» Data extract

_ _ _ _ _ _ _

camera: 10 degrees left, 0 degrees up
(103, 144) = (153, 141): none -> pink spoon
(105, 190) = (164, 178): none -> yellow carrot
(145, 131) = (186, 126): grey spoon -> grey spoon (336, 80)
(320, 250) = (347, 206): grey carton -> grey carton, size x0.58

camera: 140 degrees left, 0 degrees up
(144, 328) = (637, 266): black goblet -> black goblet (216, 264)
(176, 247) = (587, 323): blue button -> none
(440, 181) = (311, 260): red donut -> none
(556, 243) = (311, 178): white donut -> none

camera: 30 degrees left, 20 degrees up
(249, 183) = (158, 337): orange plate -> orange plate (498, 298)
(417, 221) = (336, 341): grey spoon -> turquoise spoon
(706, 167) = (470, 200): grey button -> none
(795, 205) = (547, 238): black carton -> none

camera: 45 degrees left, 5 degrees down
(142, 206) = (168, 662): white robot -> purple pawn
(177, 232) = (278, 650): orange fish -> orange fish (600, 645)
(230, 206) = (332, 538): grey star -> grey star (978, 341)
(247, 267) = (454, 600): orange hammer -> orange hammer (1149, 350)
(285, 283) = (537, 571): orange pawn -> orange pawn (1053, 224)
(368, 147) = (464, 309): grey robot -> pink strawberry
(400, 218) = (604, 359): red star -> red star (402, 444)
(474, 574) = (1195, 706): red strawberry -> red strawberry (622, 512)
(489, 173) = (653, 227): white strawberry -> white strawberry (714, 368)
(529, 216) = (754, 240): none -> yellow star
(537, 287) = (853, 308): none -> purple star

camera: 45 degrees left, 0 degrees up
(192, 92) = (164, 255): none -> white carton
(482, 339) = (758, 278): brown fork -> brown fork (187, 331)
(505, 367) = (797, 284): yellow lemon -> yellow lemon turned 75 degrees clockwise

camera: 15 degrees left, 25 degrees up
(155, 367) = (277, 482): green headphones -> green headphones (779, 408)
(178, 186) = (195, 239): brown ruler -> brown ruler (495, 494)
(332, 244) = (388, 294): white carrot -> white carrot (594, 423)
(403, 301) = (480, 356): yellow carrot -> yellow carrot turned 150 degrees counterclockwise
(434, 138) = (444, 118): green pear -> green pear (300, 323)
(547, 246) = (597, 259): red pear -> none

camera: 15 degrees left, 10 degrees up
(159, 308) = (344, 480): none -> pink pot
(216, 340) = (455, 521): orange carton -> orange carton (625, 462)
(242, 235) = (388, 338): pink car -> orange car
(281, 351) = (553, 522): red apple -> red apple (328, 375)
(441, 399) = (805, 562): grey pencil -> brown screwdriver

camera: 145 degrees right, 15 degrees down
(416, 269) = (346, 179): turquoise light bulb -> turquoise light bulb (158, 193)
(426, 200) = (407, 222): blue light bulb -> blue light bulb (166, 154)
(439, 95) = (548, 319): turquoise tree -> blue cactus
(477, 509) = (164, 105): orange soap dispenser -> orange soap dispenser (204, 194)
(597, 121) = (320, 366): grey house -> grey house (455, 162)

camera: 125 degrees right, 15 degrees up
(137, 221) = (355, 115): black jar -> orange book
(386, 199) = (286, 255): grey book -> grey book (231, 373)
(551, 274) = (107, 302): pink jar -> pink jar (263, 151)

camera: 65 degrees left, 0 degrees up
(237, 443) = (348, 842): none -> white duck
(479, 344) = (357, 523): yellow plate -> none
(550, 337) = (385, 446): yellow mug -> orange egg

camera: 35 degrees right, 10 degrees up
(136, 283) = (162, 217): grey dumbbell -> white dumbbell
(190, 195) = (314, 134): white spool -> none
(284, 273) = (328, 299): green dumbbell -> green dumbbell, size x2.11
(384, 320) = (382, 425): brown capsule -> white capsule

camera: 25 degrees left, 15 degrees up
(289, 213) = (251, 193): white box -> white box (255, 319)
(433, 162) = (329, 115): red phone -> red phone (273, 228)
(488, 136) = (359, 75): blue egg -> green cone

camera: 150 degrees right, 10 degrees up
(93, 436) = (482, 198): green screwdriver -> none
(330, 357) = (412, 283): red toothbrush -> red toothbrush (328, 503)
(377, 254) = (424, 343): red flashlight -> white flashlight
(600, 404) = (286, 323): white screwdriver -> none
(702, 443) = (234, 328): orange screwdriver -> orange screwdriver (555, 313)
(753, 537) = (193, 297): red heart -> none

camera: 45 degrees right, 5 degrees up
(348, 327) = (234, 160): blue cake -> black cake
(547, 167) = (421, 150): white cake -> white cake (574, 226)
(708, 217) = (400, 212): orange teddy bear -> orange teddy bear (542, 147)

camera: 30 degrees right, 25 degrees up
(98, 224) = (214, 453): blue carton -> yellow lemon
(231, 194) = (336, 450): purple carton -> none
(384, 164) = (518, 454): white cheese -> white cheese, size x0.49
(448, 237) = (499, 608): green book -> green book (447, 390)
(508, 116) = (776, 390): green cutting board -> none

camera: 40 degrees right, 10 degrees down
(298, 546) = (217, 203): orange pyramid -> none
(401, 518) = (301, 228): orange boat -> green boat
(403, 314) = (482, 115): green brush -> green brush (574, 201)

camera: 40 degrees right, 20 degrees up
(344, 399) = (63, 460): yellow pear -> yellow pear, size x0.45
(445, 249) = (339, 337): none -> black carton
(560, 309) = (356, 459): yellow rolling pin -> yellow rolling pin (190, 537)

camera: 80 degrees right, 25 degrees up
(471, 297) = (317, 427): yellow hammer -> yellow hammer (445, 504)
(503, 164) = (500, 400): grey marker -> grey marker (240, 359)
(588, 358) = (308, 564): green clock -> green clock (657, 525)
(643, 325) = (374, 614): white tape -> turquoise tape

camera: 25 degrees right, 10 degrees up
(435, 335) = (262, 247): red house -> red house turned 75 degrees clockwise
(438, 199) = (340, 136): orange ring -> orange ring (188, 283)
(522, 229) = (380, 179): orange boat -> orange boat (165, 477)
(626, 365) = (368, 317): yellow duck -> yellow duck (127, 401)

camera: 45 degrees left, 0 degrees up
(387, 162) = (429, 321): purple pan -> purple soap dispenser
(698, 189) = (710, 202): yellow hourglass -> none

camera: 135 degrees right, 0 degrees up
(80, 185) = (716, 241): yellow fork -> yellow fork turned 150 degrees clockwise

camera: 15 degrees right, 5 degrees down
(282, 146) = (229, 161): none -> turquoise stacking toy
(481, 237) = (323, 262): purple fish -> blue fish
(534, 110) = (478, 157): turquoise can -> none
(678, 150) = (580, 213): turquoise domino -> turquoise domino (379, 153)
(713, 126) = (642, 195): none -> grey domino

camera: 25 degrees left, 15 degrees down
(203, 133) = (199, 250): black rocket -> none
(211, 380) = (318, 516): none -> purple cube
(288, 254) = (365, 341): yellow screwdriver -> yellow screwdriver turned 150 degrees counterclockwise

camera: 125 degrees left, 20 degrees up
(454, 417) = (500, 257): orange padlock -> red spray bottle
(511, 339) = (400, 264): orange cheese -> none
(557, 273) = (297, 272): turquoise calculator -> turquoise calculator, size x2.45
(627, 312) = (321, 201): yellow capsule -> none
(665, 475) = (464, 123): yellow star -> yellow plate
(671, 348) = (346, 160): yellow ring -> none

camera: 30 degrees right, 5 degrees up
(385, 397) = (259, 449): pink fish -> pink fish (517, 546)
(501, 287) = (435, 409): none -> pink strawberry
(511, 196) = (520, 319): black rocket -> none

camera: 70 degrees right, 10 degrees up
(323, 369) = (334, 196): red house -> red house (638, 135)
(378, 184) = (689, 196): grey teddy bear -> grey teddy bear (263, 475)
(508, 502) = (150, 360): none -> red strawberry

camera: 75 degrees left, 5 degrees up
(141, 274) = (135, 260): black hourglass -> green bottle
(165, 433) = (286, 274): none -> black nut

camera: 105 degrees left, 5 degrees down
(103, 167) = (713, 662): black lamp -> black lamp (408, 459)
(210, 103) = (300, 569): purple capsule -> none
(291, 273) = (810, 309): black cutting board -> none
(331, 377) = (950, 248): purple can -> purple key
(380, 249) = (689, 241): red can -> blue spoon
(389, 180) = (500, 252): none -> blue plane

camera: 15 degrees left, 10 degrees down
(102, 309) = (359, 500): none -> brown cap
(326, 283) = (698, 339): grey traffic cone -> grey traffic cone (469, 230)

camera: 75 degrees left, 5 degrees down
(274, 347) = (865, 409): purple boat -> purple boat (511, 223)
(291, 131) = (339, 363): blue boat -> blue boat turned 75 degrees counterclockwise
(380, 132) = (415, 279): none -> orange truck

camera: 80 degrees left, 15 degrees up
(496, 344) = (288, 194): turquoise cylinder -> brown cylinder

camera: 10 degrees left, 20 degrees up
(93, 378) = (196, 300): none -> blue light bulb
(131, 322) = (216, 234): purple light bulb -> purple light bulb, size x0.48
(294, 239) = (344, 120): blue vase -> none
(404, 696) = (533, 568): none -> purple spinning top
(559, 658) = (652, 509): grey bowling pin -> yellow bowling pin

_ _ _ _ _ _ _

» Problem to solve
Copy out exactly the lines from the line with "(404, 696) = (533, 568): none" to the end of the listing, including both of those lines, and give nothing else.

» Task result
(404, 696) = (533, 568): none -> purple spinning top
(559, 658) = (652, 509): grey bowling pin -> yellow bowling pin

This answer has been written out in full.